What is required: Please copy out the entries until you have copied the line that contains "pink semicircle: (142, 109)", beginning with the first line.

Data records:
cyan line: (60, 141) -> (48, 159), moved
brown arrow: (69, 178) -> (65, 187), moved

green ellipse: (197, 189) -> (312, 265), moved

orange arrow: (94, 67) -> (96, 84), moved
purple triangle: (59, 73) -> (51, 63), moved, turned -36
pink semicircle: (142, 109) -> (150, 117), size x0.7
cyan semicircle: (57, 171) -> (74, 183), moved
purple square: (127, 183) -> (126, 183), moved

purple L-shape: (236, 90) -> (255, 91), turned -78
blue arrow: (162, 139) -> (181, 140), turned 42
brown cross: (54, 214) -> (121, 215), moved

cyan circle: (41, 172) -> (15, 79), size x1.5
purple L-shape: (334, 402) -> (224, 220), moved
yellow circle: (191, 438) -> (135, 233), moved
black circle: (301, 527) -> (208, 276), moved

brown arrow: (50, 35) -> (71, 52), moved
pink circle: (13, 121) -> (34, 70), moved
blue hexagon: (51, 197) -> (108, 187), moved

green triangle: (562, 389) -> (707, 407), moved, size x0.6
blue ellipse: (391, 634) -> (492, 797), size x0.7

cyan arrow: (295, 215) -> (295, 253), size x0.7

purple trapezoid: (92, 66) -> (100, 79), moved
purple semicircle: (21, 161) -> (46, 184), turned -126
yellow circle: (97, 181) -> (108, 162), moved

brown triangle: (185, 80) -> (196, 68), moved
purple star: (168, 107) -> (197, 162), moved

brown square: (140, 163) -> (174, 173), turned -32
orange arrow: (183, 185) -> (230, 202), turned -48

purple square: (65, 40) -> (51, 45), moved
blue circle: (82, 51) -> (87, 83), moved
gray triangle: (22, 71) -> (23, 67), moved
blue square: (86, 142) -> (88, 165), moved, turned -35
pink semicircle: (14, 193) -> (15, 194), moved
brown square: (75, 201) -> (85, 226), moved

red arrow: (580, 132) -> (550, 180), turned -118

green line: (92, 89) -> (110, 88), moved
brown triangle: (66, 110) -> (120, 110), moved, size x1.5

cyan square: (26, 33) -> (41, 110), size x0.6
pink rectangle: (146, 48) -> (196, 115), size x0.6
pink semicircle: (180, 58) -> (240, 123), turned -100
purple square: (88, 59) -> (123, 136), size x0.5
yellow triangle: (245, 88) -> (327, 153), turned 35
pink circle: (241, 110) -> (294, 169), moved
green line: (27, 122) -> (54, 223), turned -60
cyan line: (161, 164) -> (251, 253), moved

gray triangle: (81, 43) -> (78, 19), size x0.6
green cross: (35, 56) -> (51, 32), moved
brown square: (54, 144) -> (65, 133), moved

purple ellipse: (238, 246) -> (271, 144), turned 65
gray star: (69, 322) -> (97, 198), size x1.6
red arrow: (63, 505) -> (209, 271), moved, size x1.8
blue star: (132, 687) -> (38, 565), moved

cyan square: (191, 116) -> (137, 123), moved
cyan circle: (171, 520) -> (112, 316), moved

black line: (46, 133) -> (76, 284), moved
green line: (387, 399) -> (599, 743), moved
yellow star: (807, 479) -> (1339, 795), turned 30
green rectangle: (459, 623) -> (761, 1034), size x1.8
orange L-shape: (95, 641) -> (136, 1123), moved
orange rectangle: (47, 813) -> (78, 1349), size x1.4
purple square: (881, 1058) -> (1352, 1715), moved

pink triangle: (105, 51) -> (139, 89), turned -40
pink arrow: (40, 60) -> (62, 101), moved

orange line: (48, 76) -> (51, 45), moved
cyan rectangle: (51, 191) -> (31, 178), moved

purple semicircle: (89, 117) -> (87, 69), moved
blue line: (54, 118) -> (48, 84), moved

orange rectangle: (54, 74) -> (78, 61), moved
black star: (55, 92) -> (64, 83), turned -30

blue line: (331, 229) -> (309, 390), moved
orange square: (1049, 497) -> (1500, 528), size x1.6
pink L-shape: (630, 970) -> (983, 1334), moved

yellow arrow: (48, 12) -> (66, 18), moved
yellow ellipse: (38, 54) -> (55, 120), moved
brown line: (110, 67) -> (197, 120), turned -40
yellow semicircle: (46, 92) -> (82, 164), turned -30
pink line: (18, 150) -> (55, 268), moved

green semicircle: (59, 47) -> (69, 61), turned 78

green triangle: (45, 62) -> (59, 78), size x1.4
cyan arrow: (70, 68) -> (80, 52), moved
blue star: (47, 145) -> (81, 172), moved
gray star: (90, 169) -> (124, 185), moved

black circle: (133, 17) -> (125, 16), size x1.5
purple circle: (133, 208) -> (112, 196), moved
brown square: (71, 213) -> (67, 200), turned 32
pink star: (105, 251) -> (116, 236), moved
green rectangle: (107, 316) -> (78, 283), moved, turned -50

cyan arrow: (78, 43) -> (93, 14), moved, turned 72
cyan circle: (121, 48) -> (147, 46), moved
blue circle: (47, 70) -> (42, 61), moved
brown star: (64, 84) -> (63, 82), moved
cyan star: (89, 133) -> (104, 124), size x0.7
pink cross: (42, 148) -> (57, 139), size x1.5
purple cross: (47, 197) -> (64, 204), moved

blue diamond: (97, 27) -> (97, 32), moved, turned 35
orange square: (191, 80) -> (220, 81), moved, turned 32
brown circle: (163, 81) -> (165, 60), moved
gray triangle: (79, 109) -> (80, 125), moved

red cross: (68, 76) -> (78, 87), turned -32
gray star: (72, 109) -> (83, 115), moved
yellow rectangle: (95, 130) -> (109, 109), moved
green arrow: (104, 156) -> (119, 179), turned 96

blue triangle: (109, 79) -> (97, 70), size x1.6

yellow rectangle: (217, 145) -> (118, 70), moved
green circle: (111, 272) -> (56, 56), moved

Solution for this exercise:
cyan line: (60, 141) -> (48, 159), moved
brown arrow: (69, 178) -> (65, 187), moved

green ellipse: (197, 189) -> (312, 265), moved

orange arrow: (94, 67) -> (96, 84), moved
purple triangle: (59, 73) -> (51, 63), moved, turned -36
pink semicircle: (142, 109) -> (150, 117), size x0.7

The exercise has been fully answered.